- **Goal of the exercise**
Find the string "schottky" in the listing and report every line that has it.
*** Data for analysis Section Begins ***
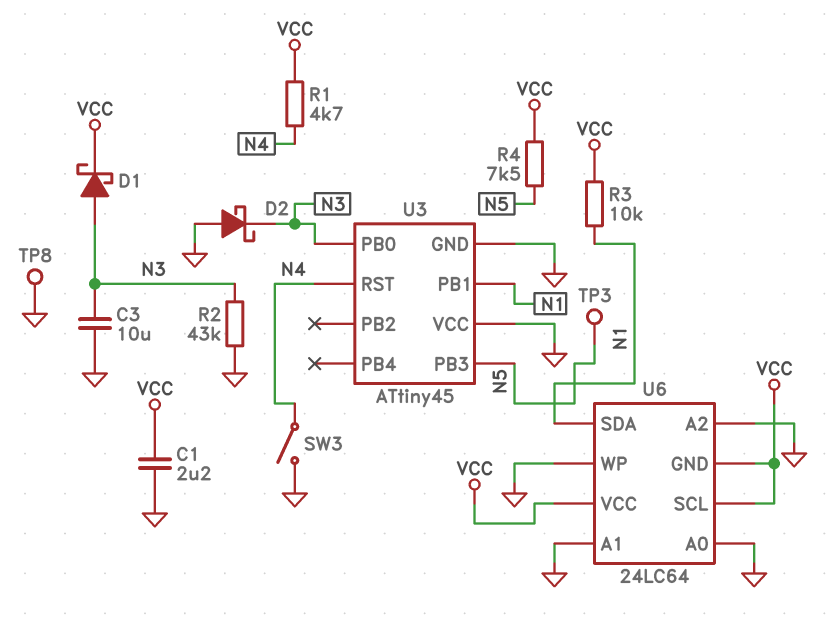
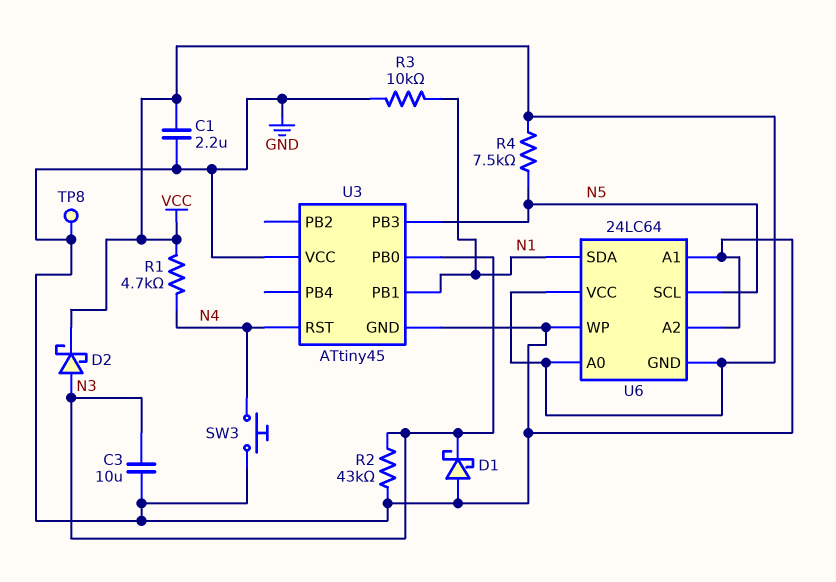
D1: schottky (A N3, K VCC) -> schottky (A GND, K N3)
D2: schottky (A GND, K N3) -> schottky (A N3, K VCC)
R3: 10k (N1, VCC) -> 10k (GND, N1)
SW3: switch (GND, N4) -> button (GND, N4)
TP3: test point (N5) -> none
U6 pin A0: GND -> VCC
U6 pin SCL: VCC -> N5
*** Data for analysis Section Ends ***
- **Written response**
D1: schottky (A N3, K VCC) -> schottky (A GND, K N3)
D2: schottky (A GND, K N3) -> schottky (A N3, K VCC)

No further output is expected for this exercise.